→ **Work item**:
Your job is to return every line of the listing holding the string "none".

→ **Entries provided**:
══════
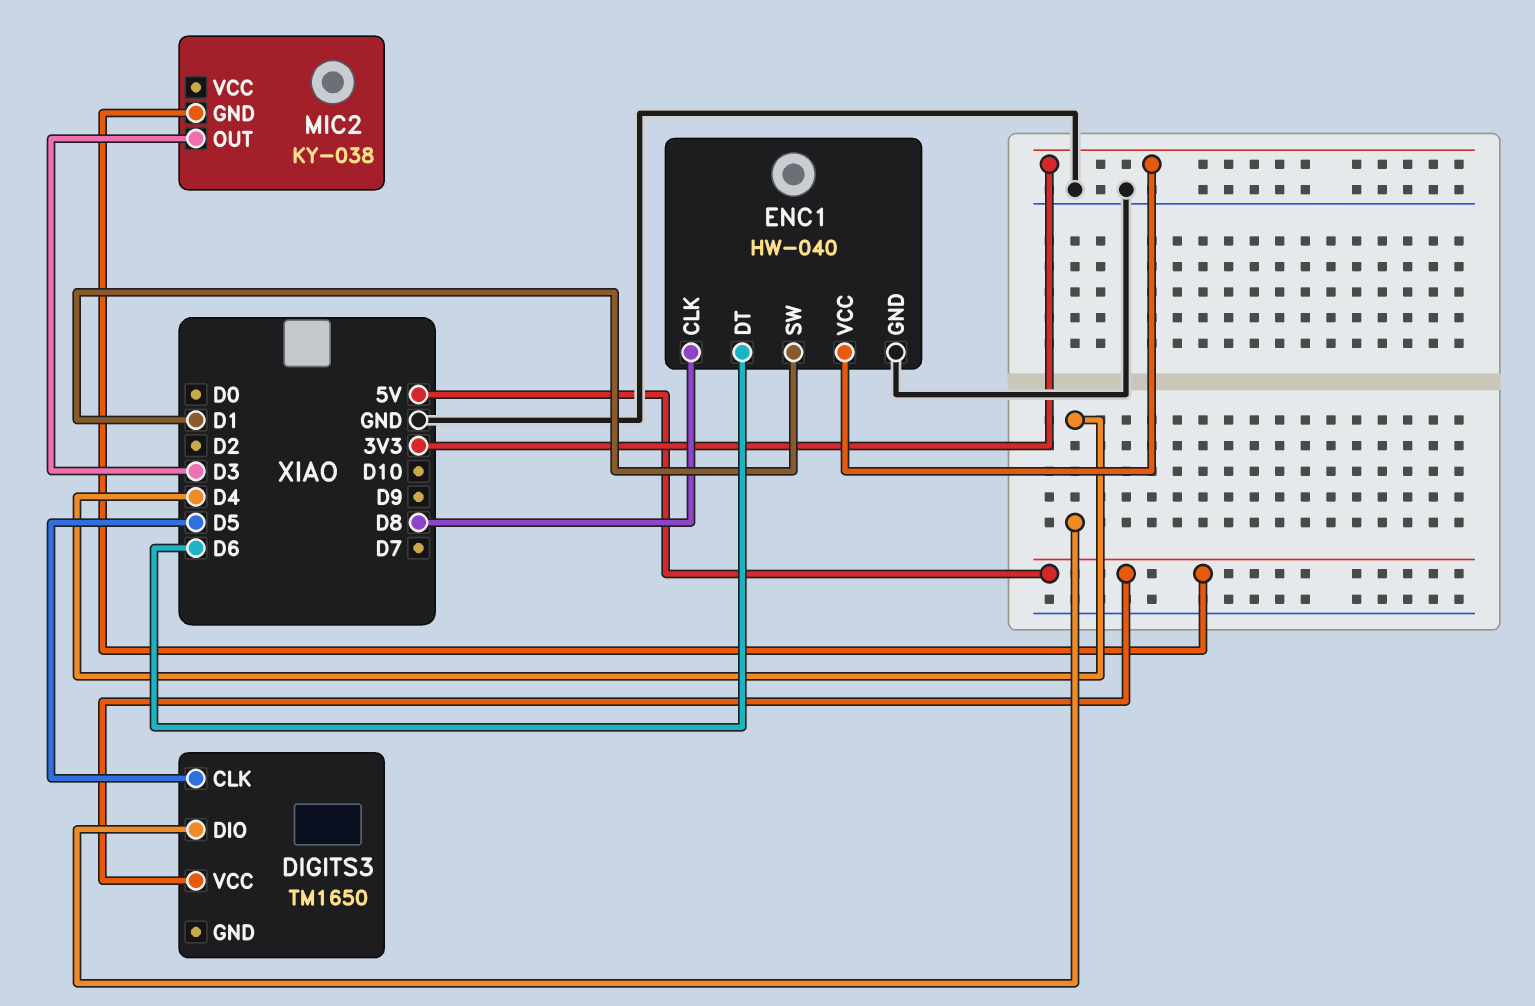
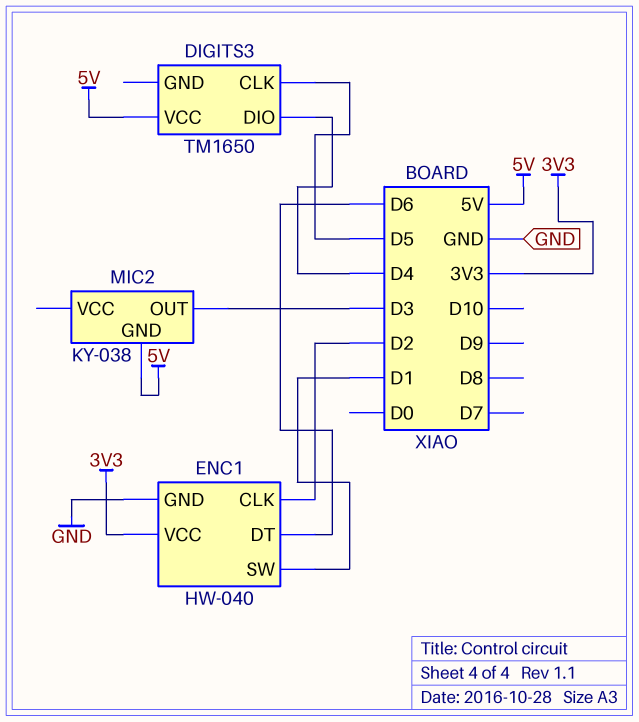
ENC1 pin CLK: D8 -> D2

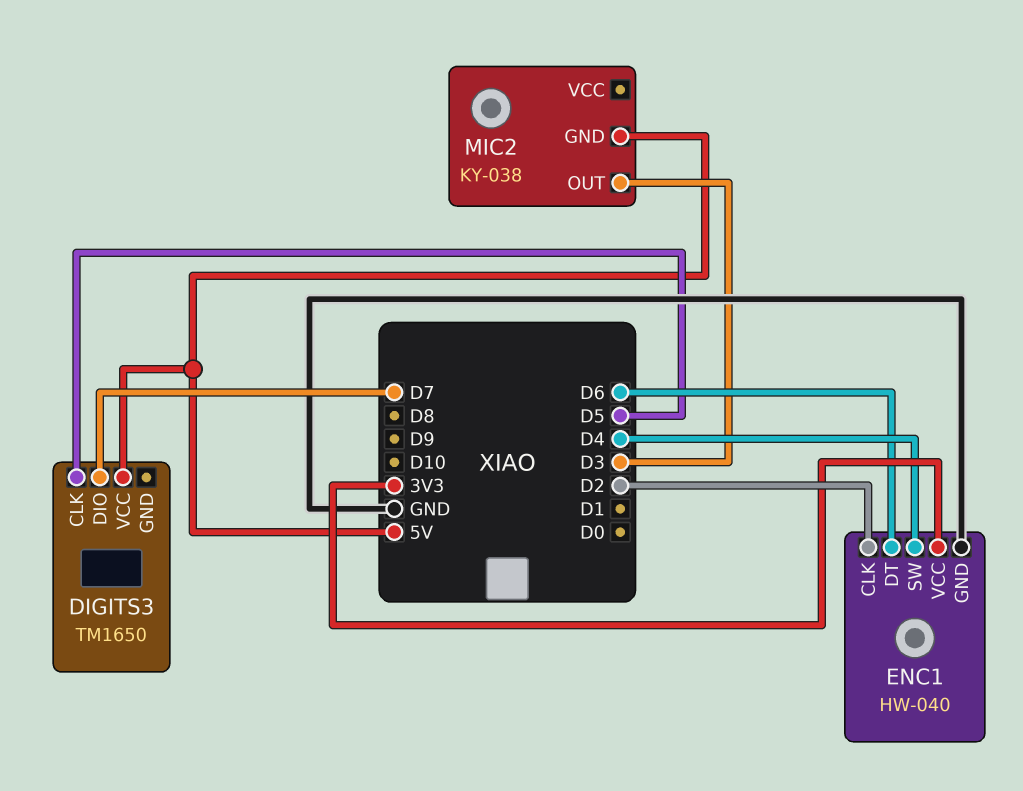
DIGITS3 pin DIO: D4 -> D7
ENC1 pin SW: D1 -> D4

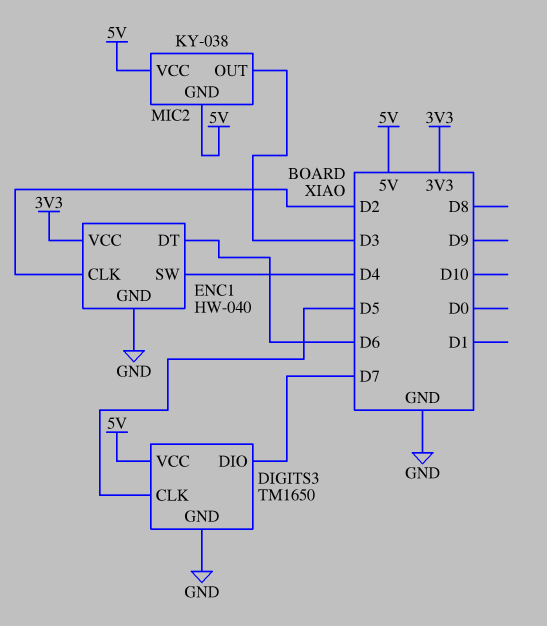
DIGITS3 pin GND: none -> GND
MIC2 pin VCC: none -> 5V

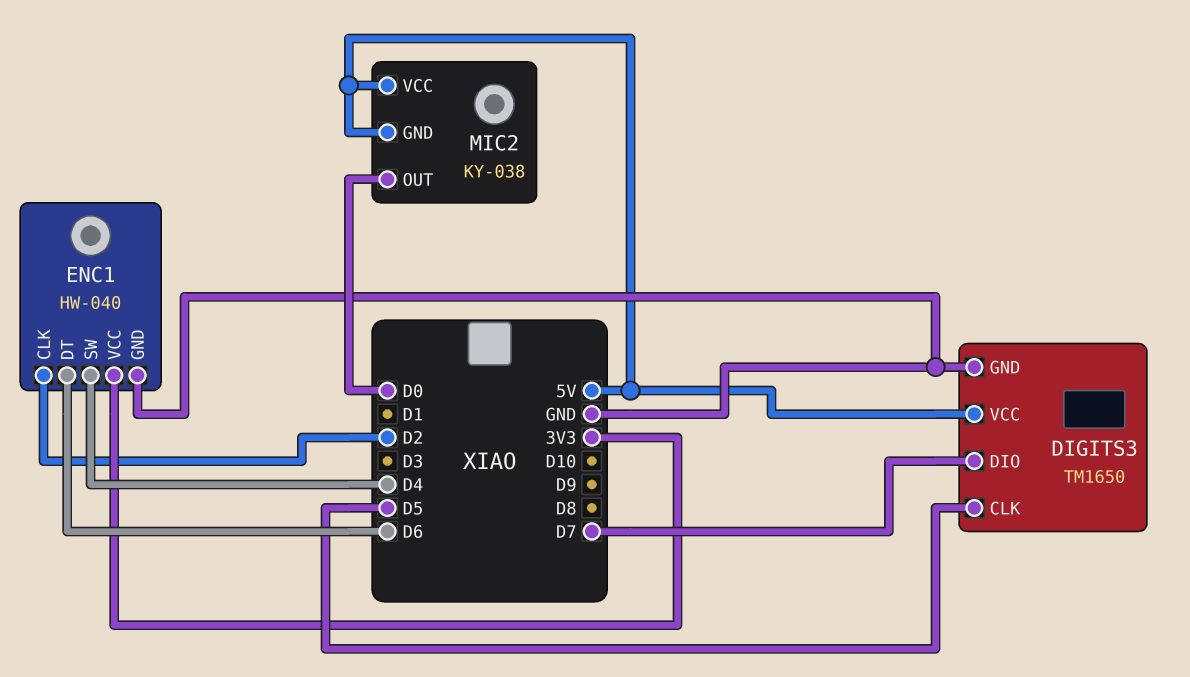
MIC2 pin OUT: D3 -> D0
══════
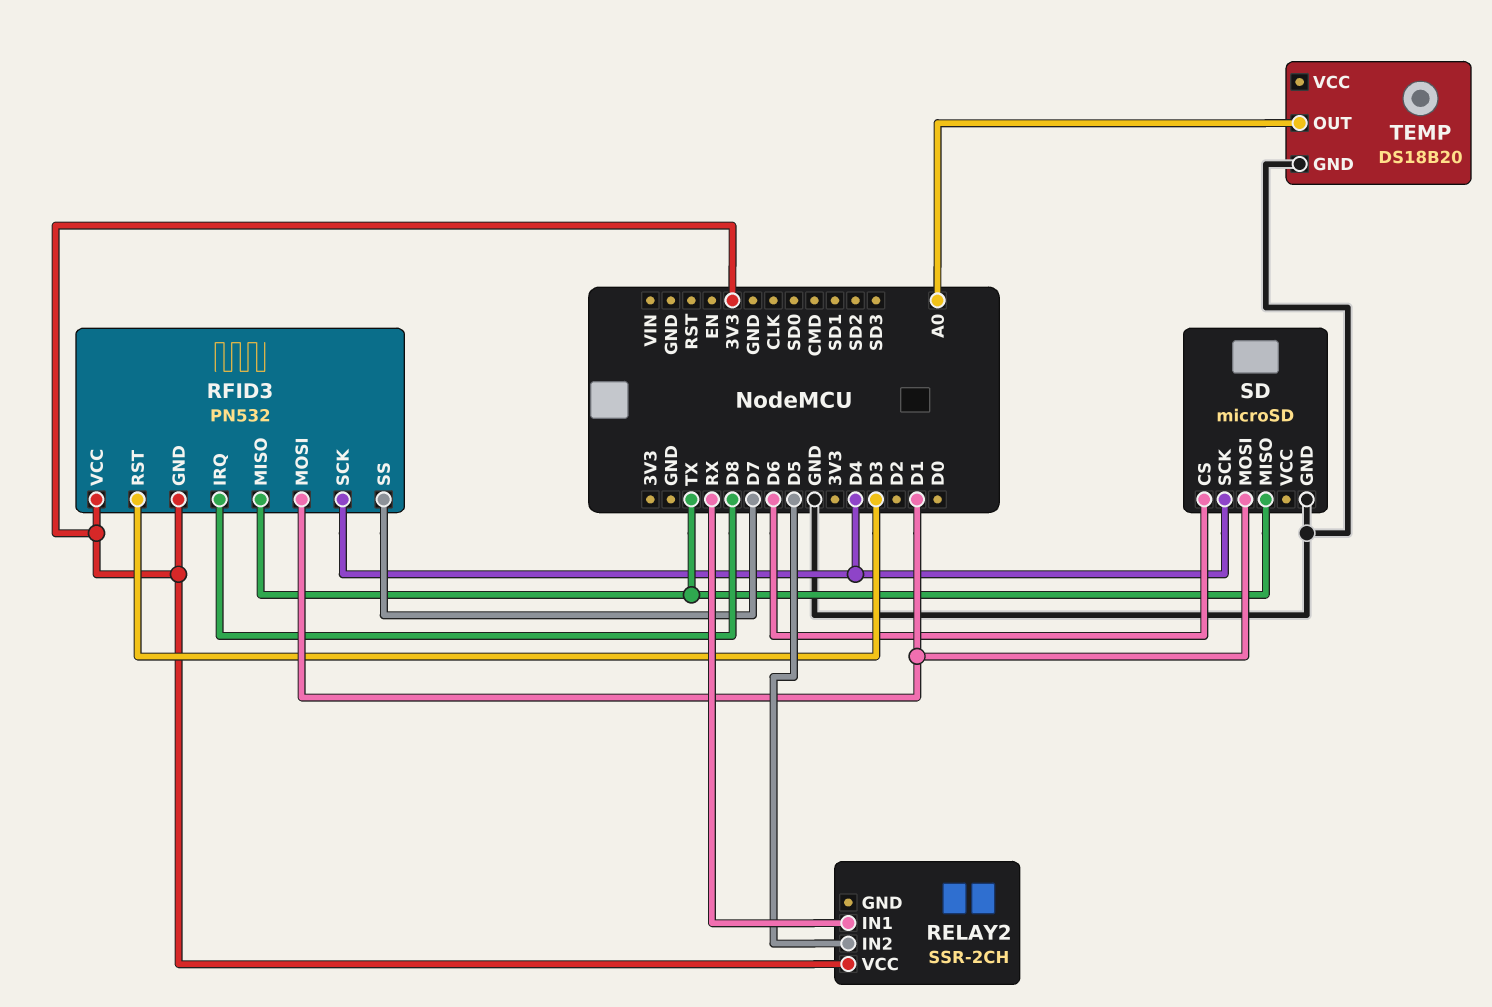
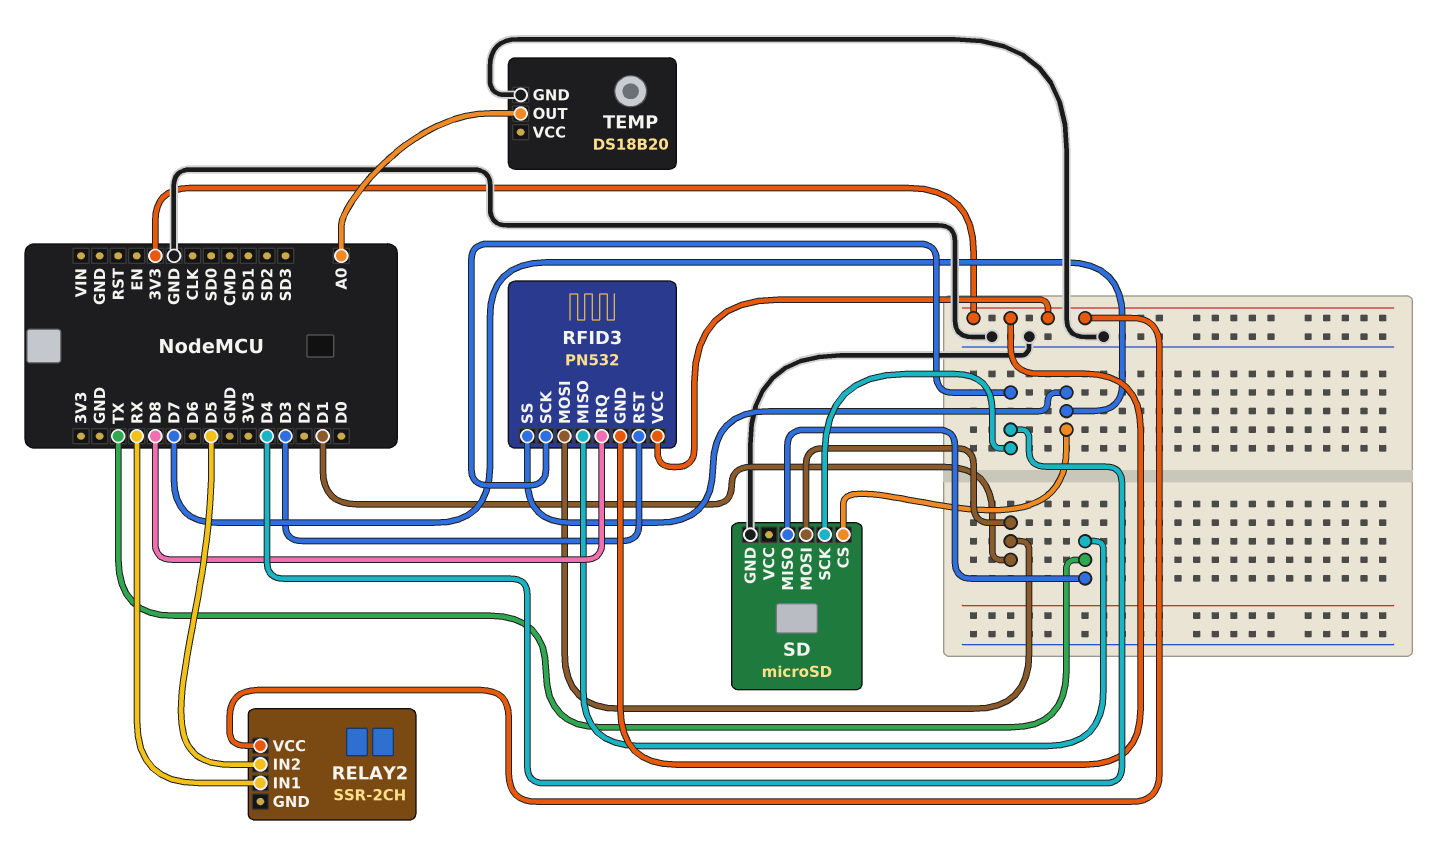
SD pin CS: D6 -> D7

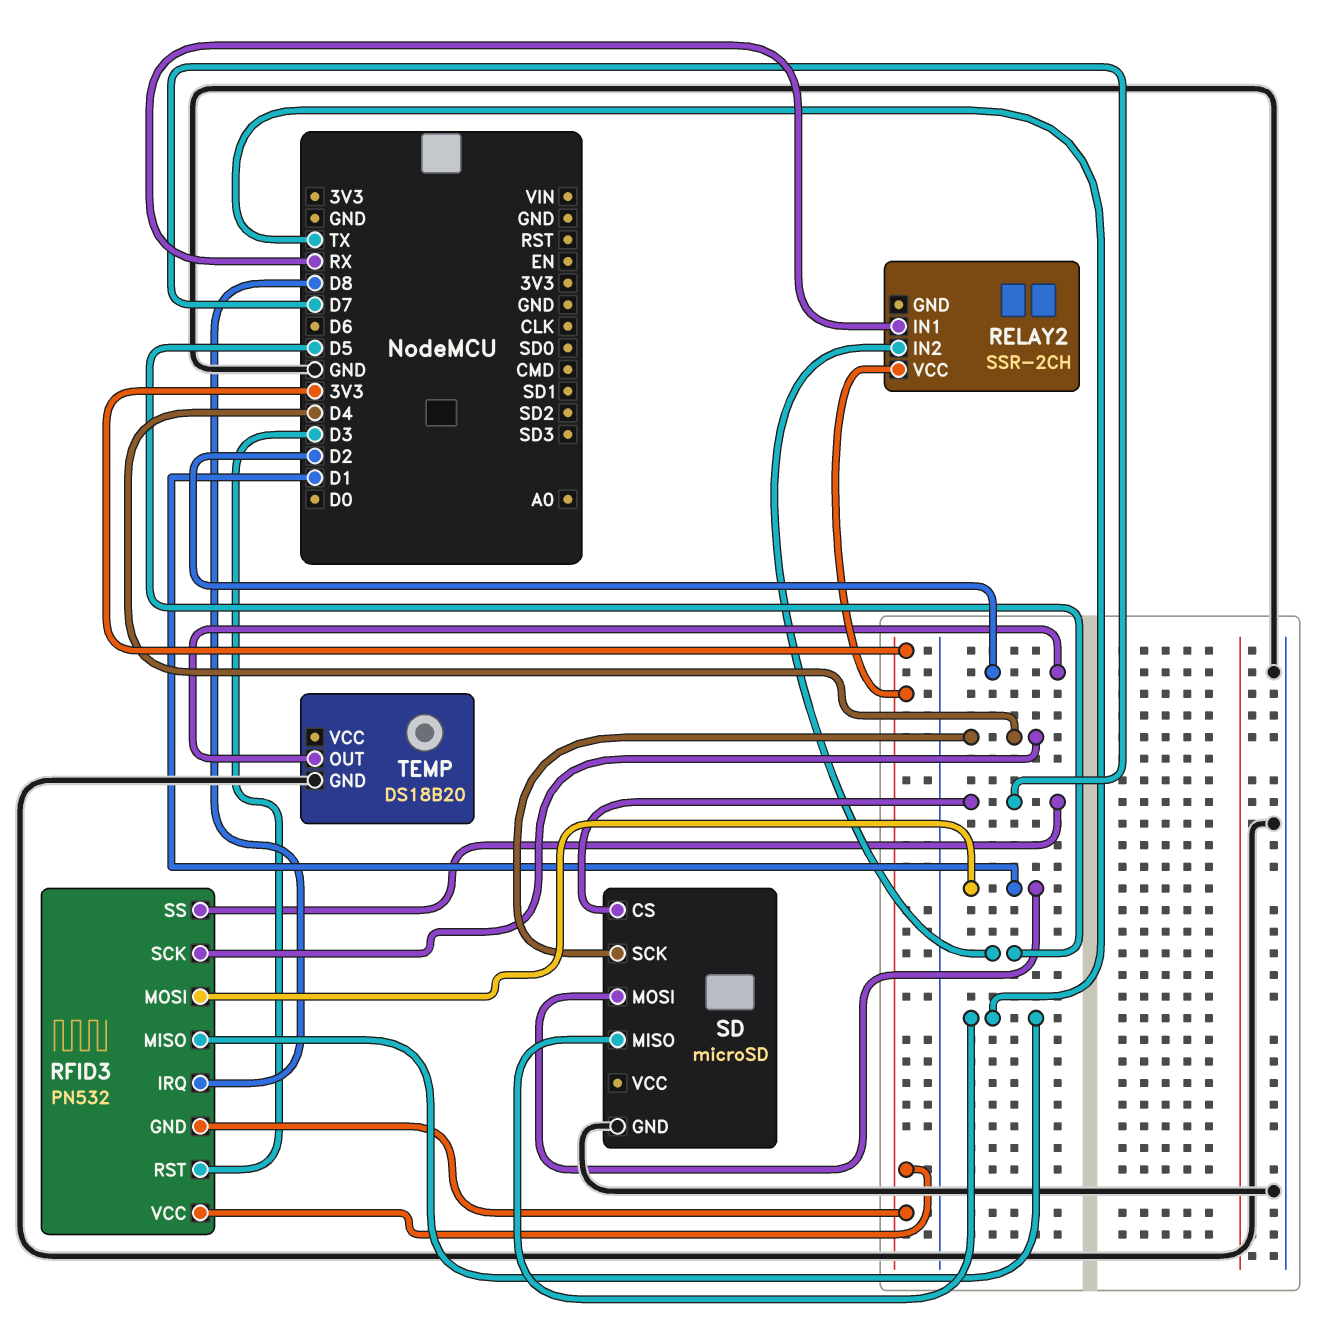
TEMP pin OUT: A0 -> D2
══════
→ **Response to this task**:
DIGITS3 pin GND: none -> GND
MIC2 pin VCC: none -> 5V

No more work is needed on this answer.